→ Directions for this task: Return the entries that follow exactly, with no images.

*** Supplied material ***

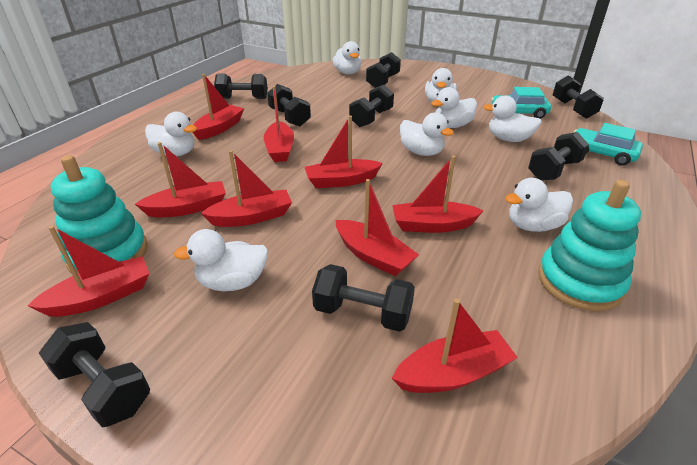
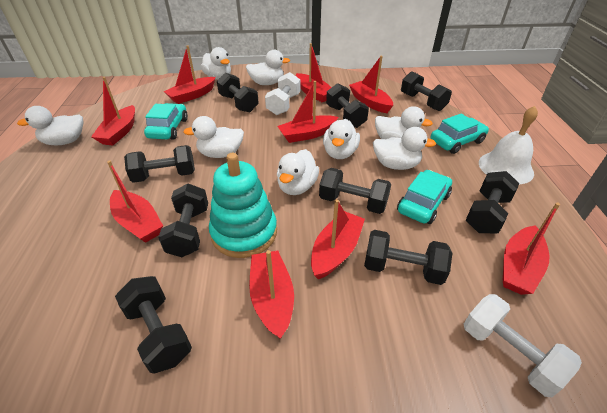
black dumbbell: 8 -> 9
turquoise car: 2 -> 3
turquoise stacking toy: 2 -> 1
white bell: 0 -> 1
white dumbbell: 0 -> 2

*** End of Supplied material ***

→ Exercise answer:
black dumbbell: 8 -> 9
turquoise car: 2 -> 3
turquoise stacking toy: 2 -> 1
white bell: 0 -> 1
white dumbbell: 0 -> 2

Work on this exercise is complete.